● What you should do:
If a line in the data holds the string "OPTO", list it.

● Extracted entries:

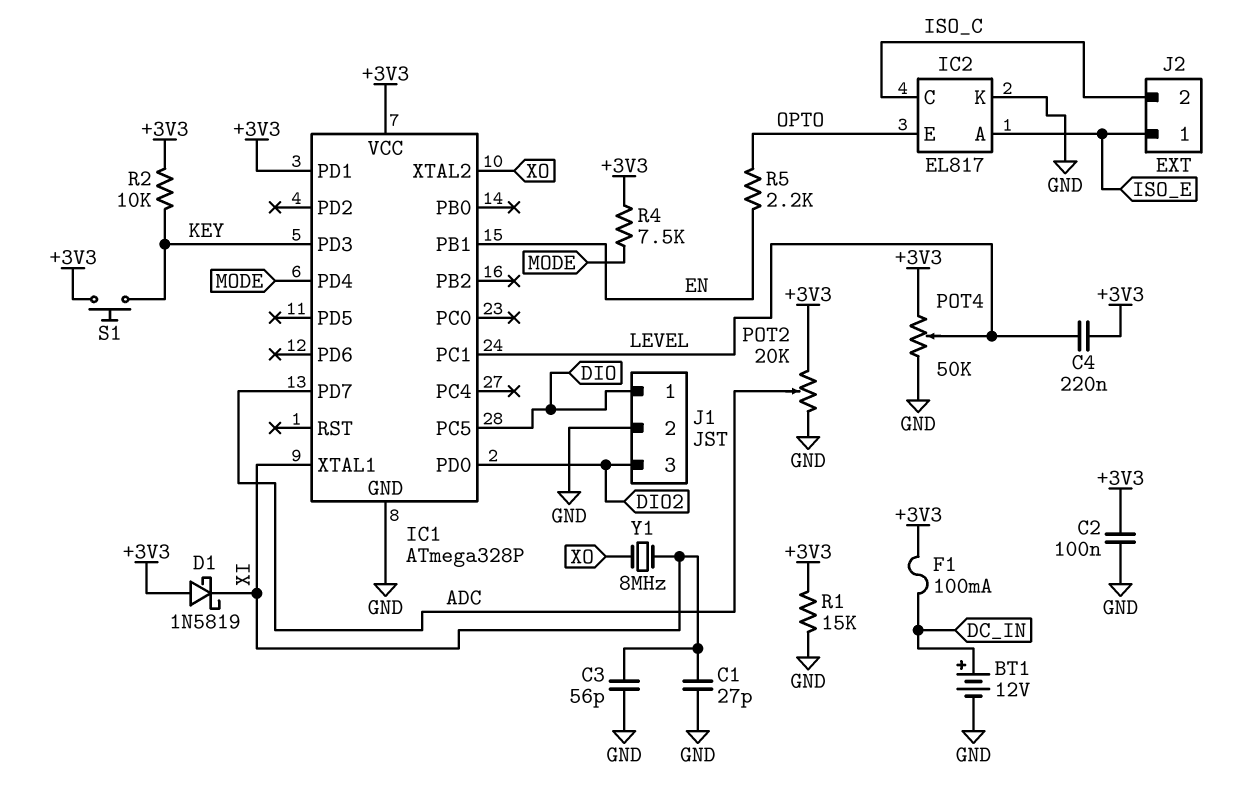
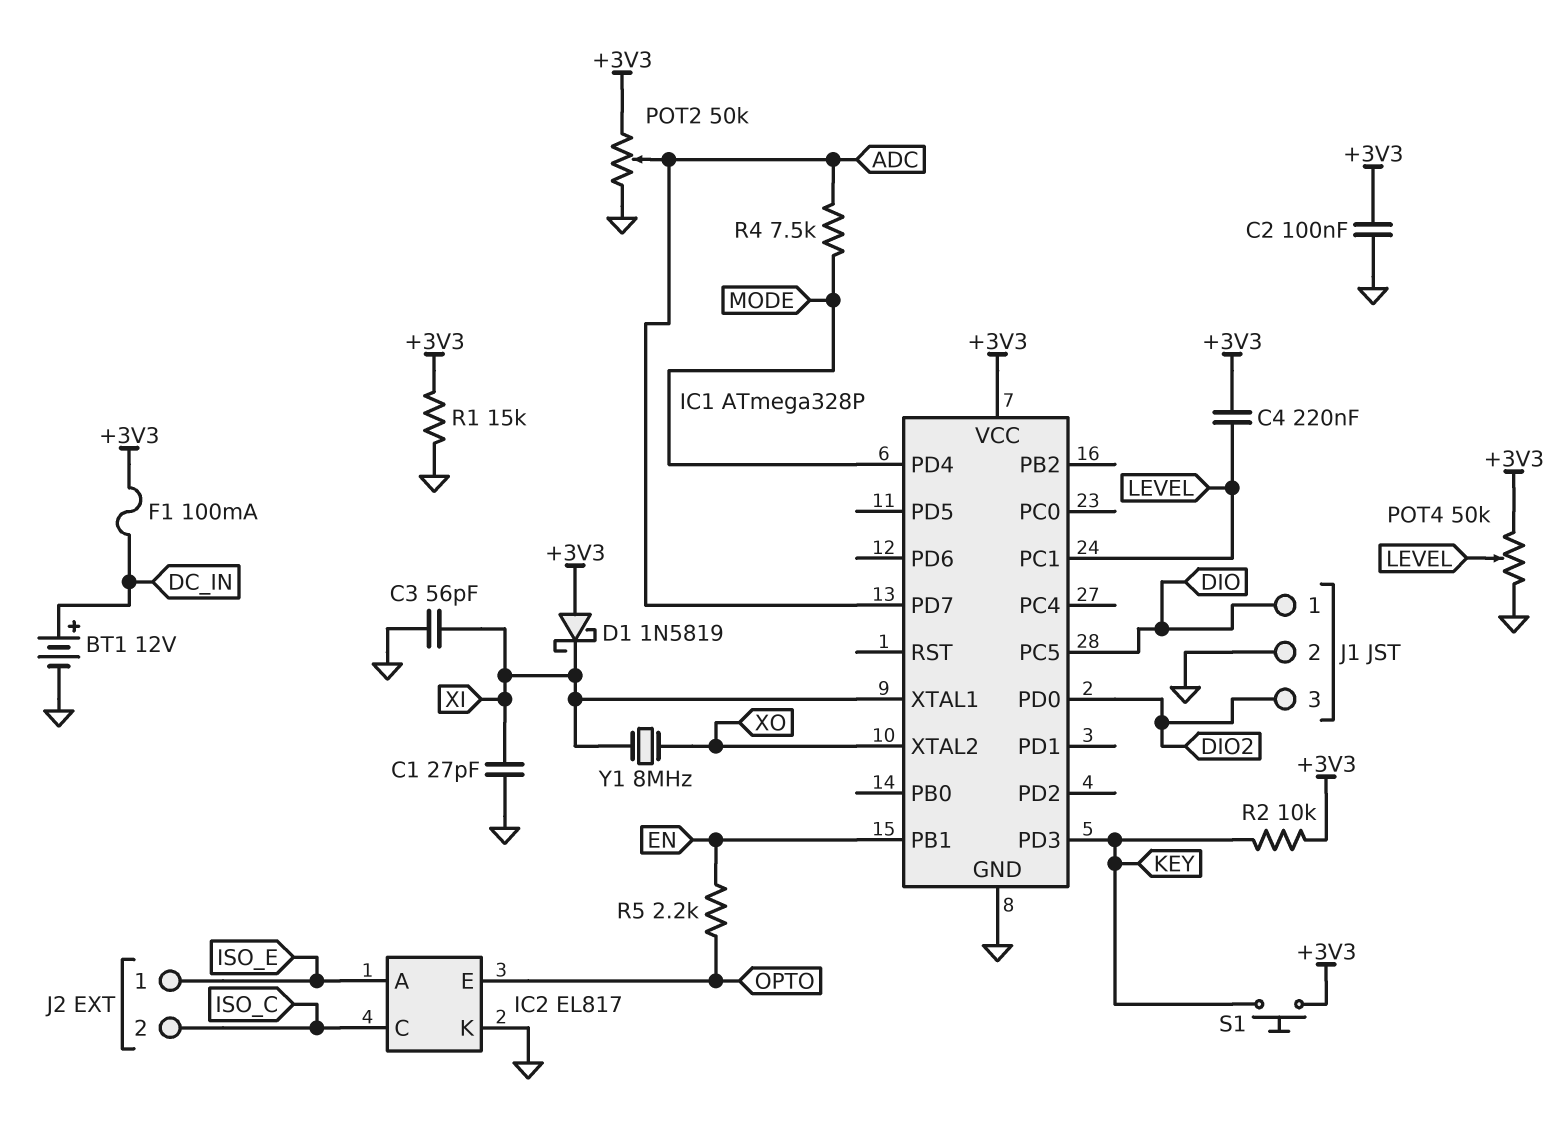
IC1 pin PD1: +3V3 -> none
POT2: 20k (+3V3, GND, wiper ADC) -> 50k (+3V3, GND, wiper ADC)
R4: 7.5k (+3V3, MODE) -> 7.5k (ADC, MODE)

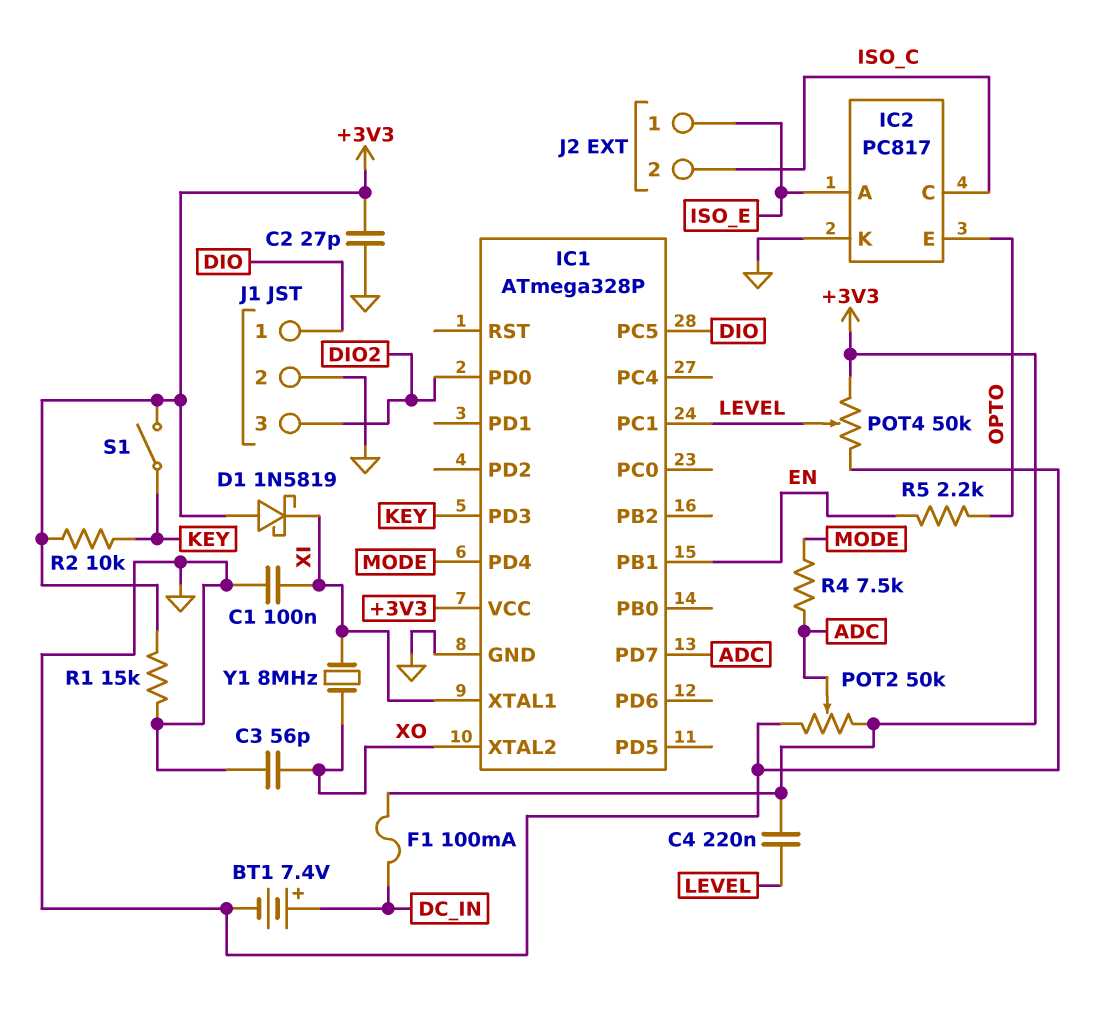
BT1: 12V (plus DC_IN, minus GND) -> 7.4V (plus DC_IN, minus GND)
C1: 27pF (GND, XI) -> 100nF (GND, XI)
C2: 100nF (+3V3, GND) -> 27pF (+3V3, GND)
C3: 56pF (GND, XI) -> 56pF (GND, XO)
IC2: EL817 -> PC817
S1: button (+3V3, KEY) -> switch (+3V3, KEY)

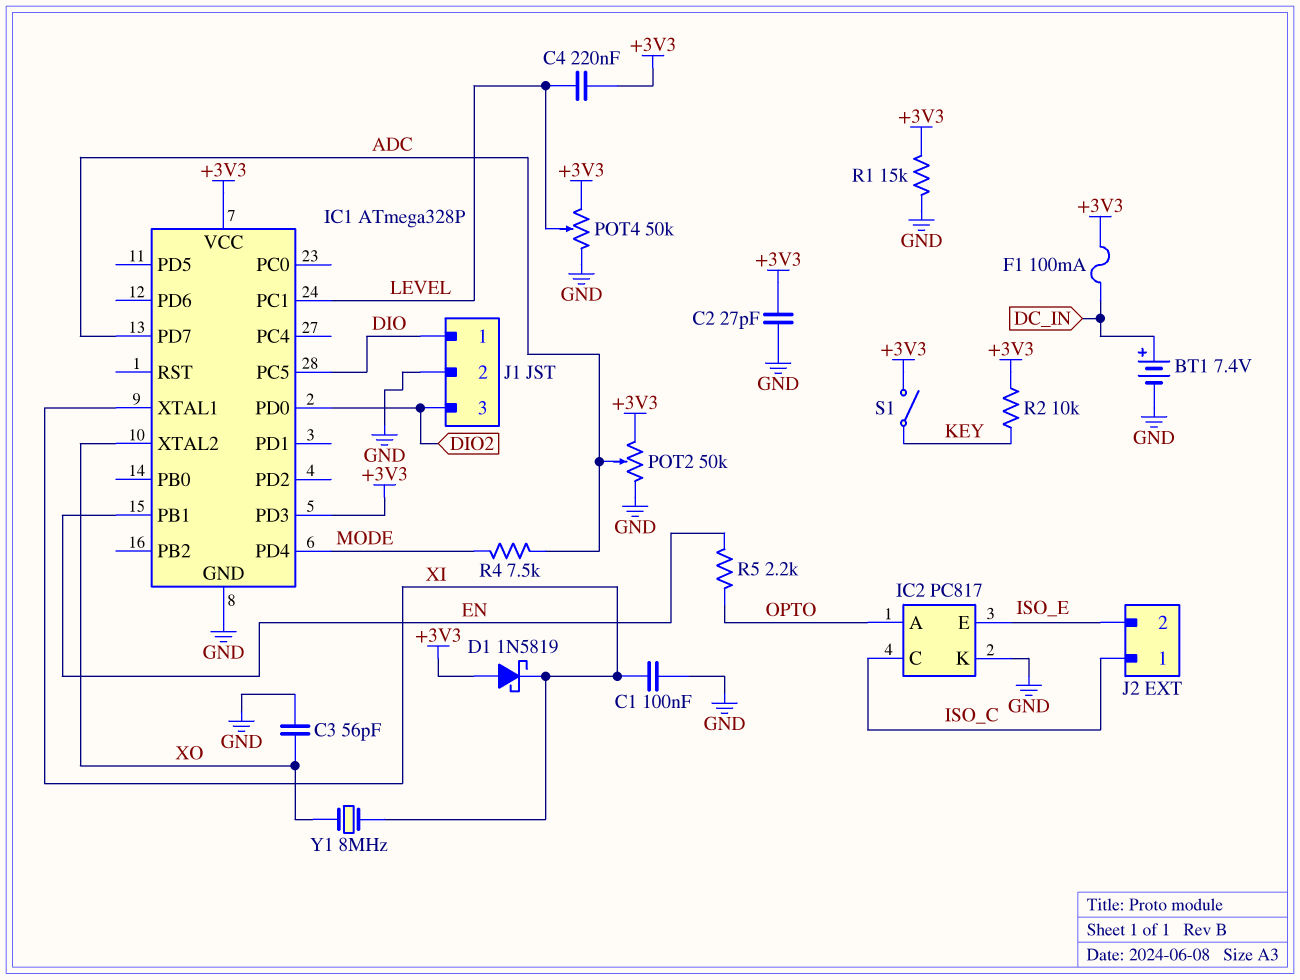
IC1 pin PD3: KEY -> +3V3
IC2 pin A: ISO_E -> OPTO
IC2 pin E: OPTO -> ISO_E
J2 pin 1: ISO_E -> ISO_C
J2 pin 2: ISO_C -> ISO_E

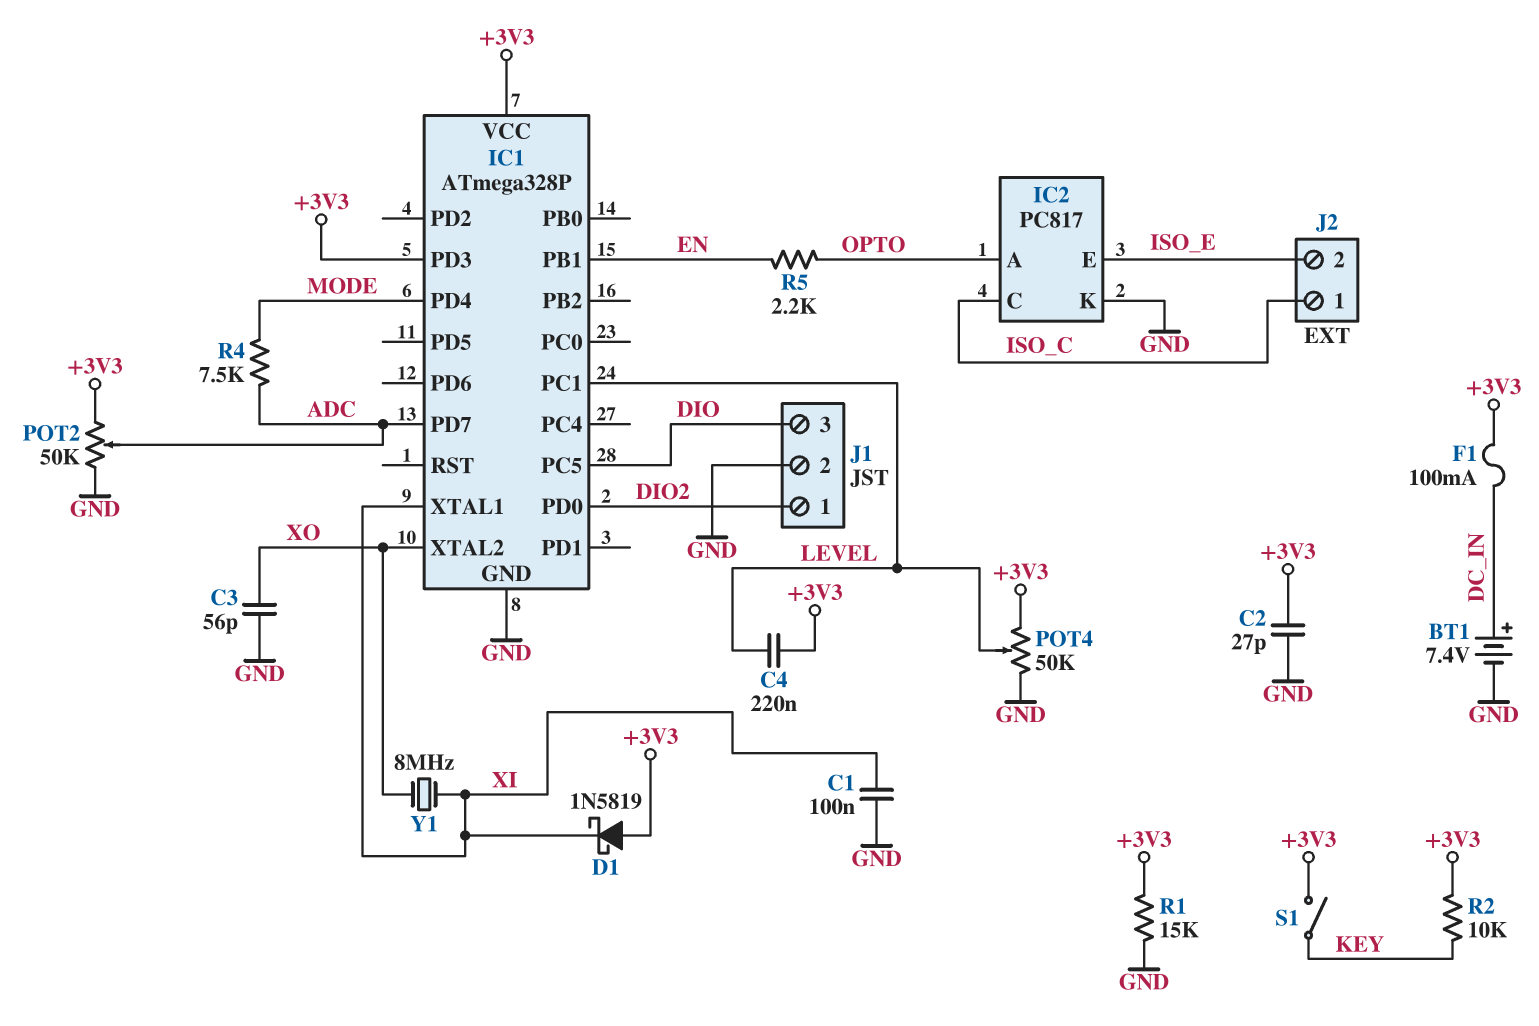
J1 pin 1: DIO -> DIO2
J1 pin 3: DIO2 -> DIO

● Task solution:
IC2 pin A: ISO_E -> OPTO
IC2 pin E: OPTO -> ISO_E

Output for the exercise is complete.